Work required: Please reproduce every one of the following entries without any changes.

## BEGIN Provided entries

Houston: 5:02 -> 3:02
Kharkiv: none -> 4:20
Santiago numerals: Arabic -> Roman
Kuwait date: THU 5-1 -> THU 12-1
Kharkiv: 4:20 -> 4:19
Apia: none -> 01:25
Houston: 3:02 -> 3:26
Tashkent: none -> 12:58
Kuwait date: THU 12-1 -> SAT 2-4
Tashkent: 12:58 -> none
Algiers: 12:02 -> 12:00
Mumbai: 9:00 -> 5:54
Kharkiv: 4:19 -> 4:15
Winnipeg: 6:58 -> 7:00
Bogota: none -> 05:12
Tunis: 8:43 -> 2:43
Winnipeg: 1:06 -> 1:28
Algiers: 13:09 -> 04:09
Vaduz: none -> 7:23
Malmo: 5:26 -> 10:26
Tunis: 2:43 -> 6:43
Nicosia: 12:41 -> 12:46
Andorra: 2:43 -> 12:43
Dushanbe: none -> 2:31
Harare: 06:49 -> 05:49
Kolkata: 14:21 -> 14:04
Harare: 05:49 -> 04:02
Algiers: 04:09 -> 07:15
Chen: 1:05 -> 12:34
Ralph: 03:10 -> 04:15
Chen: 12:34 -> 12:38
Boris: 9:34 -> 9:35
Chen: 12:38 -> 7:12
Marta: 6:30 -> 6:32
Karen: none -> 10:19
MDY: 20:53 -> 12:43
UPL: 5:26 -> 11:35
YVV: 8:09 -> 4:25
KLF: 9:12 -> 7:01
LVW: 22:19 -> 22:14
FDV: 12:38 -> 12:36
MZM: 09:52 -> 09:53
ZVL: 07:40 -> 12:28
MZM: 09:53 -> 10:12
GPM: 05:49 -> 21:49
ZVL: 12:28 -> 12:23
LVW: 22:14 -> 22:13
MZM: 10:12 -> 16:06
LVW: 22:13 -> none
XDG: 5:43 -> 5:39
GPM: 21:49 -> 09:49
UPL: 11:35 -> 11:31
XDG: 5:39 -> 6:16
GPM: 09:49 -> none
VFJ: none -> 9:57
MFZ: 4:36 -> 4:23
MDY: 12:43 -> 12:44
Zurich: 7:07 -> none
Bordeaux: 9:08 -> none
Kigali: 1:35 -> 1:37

## END Provided entries

Solution to the problem:
Houston: 5:02 -> 3:02
Kharkiv: none -> 4:20
Santiago numerals: Arabic -> Roman
Kuwait date: THU 5-1 -> THU 12-1
Kharkiv: 4:20 -> 4:19
Apia: none -> 01:25
Houston: 3:02 -> 3:26
Tashkent: none -> 12:58
Kuwait date: THU 12-1 -> SAT 2-4
Tashkent: 12:58 -> none
Algiers: 12:02 -> 12:00
Mumbai: 9:00 -> 5:54
Kharkiv: 4:19 -> 4:15
Winnipeg: 6:58 -> 7:00
Bogota: none -> 05:12
Tunis: 8:43 -> 2:43
Winnipeg: 1:06 -> 1:28
Algiers: 13:09 -> 04:09
Vaduz: none -> 7:23
Malmo: 5:26 -> 10:26
Tunis: 2:43 -> 6:43
Nicosia: 12:41 -> 12:46
Andorra: 2:43 -> 12:43
Dushanbe: none -> 2:31
Harare: 06:49 -> 05:49
Kolkata: 14:21 -> 14:04
Harare: 05:49 -> 04:02
Algiers: 04:09 -> 07:15
Chen: 1:05 -> 12:34
Ralph: 03:10 -> 04:15
Chen: 12:34 -> 12:38
Boris: 9:34 -> 9:35
Chen: 12:38 -> 7:12
Marta: 6:30 -> 6:32
Karen: none -> 10:19
MDY: 20:53 -> 12:43
UPL: 5:26 -> 11:35
YVV: 8:09 -> 4:25
KLF: 9:12 -> 7:01
LVW: 22:19 -> 22:14
FDV: 12:38 -> 12:36
MZM: 09:52 -> 09:53
ZVL: 07:40 -> 12:28
MZM: 09:53 -> 10:12
GPM: 05:49 -> 21:49
ZVL: 12:28 -> 12:23
LVW: 22:14 -> 22:13
MZM: 10:12 -> 16:06
LVW: 22:13 -> none
XDG: 5:43 -> 5:39
GPM: 21:49 -> 09:49
UPL: 11:35 -> 11:31
XDG: 5:39 -> 6:16
GPM: 09:49 -> none
VFJ: none -> 9:57
MFZ: 4:36 -> 4:23
MDY: 12:43 -> 12:44
Zurich: 7:07 -> none
Bordeaux: 9:08 -> none
Kigali: 1:35 -> 1:37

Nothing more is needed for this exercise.